Data section =>

^^^^

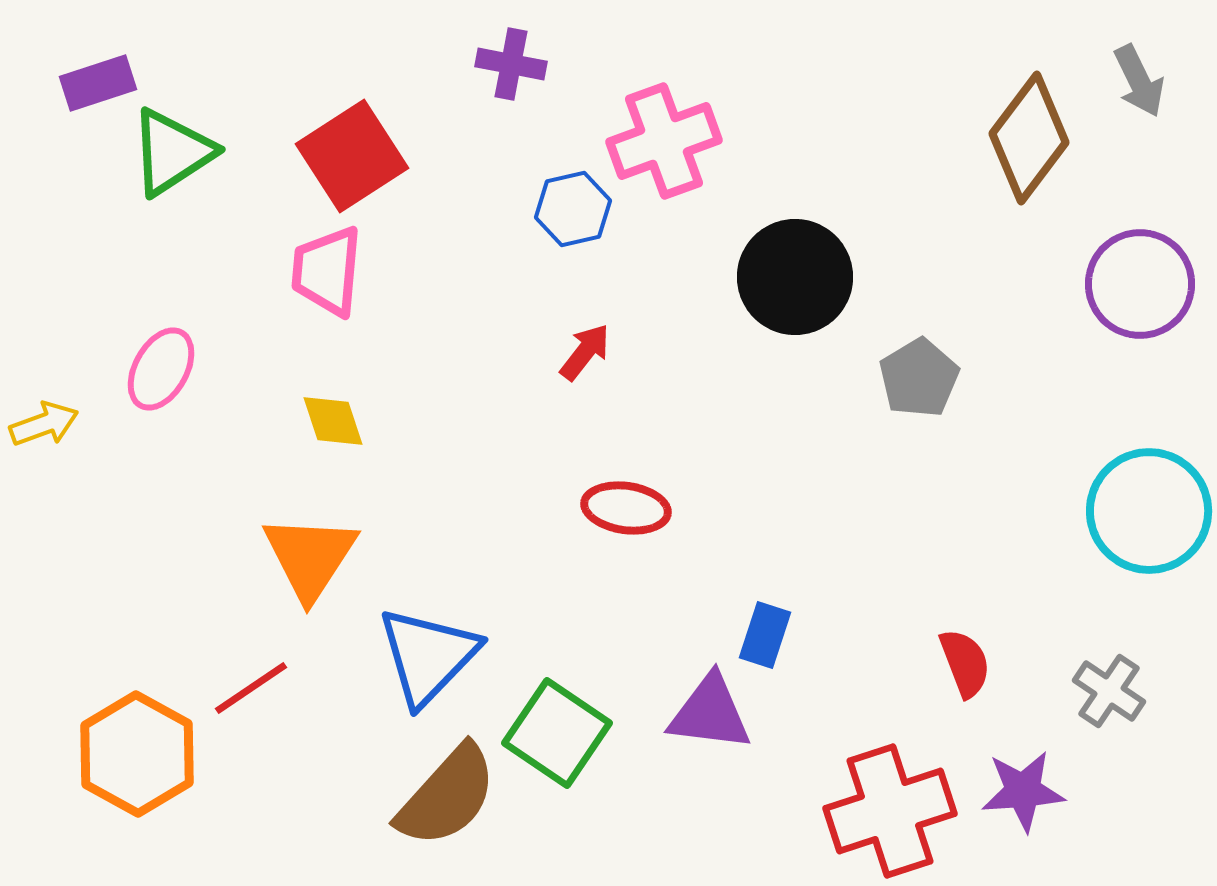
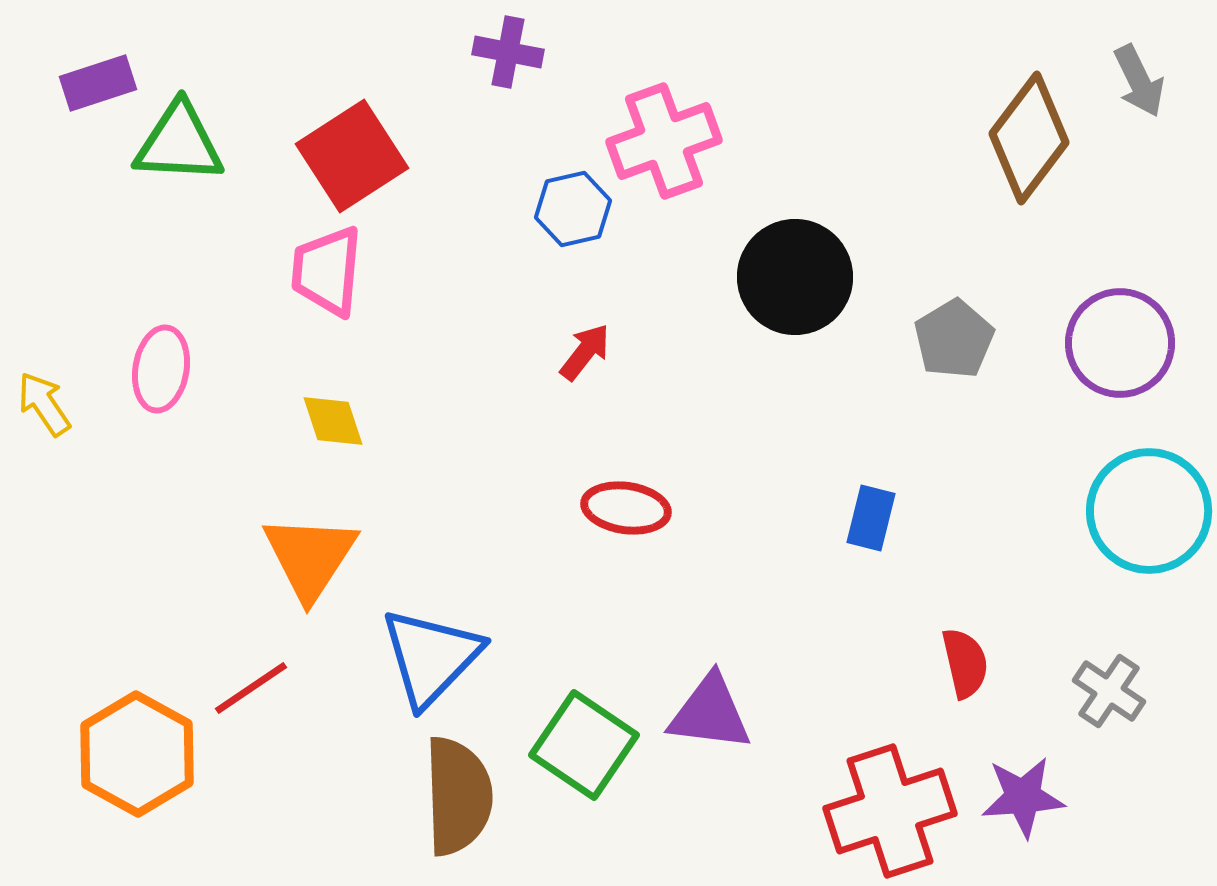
purple cross: moved 3 px left, 12 px up
green triangle: moved 7 px right, 9 px up; rotated 36 degrees clockwise
purple circle: moved 20 px left, 59 px down
pink ellipse: rotated 20 degrees counterclockwise
gray pentagon: moved 35 px right, 39 px up
yellow arrow: moved 20 px up; rotated 104 degrees counterclockwise
blue rectangle: moved 106 px right, 117 px up; rotated 4 degrees counterclockwise
blue triangle: moved 3 px right, 1 px down
red semicircle: rotated 8 degrees clockwise
green square: moved 27 px right, 12 px down
purple star: moved 6 px down
brown semicircle: moved 11 px right; rotated 44 degrees counterclockwise
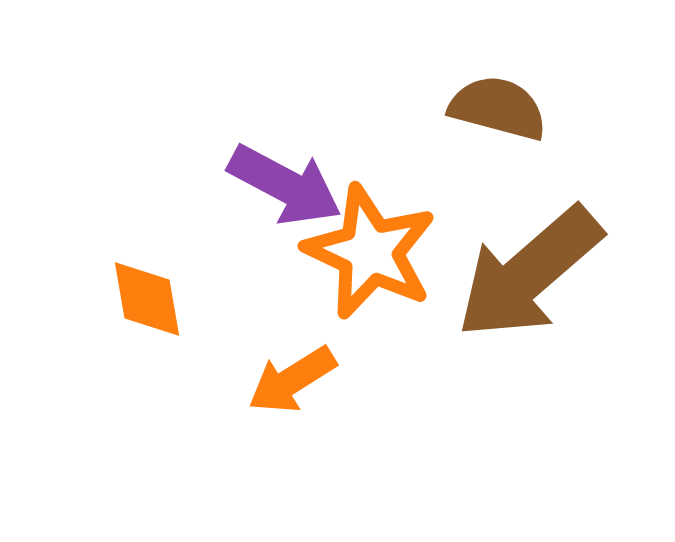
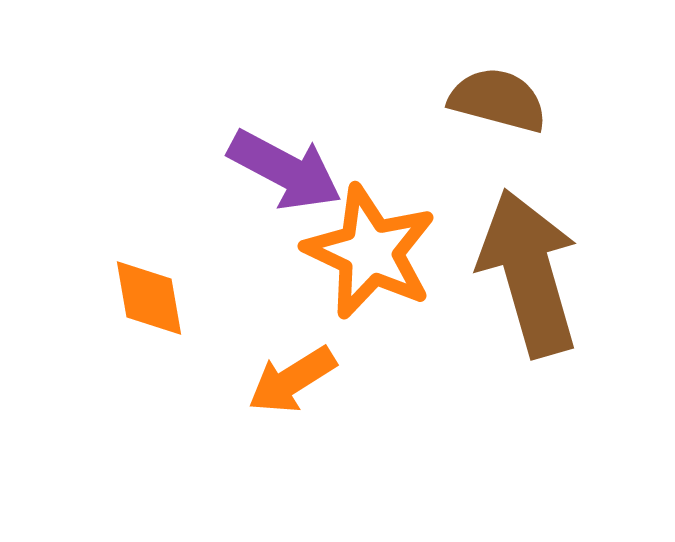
brown semicircle: moved 8 px up
purple arrow: moved 15 px up
brown arrow: rotated 115 degrees clockwise
orange diamond: moved 2 px right, 1 px up
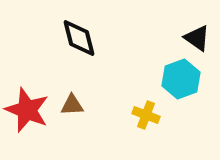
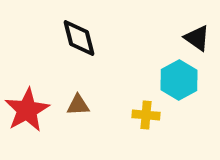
cyan hexagon: moved 2 px left, 1 px down; rotated 9 degrees counterclockwise
brown triangle: moved 6 px right
red star: rotated 21 degrees clockwise
yellow cross: rotated 16 degrees counterclockwise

^^^^

Activity => Word for word, give again the lines from the first entry to the line with "yellow arrow: moved", inclusive. Exclude the pictures.

Answer box =>
purple cross: moved 3 px left, 12 px up
green triangle: moved 7 px right, 9 px up; rotated 36 degrees clockwise
purple circle: moved 20 px left, 59 px down
pink ellipse: rotated 20 degrees counterclockwise
gray pentagon: moved 35 px right, 39 px up
yellow arrow: moved 20 px up; rotated 104 degrees counterclockwise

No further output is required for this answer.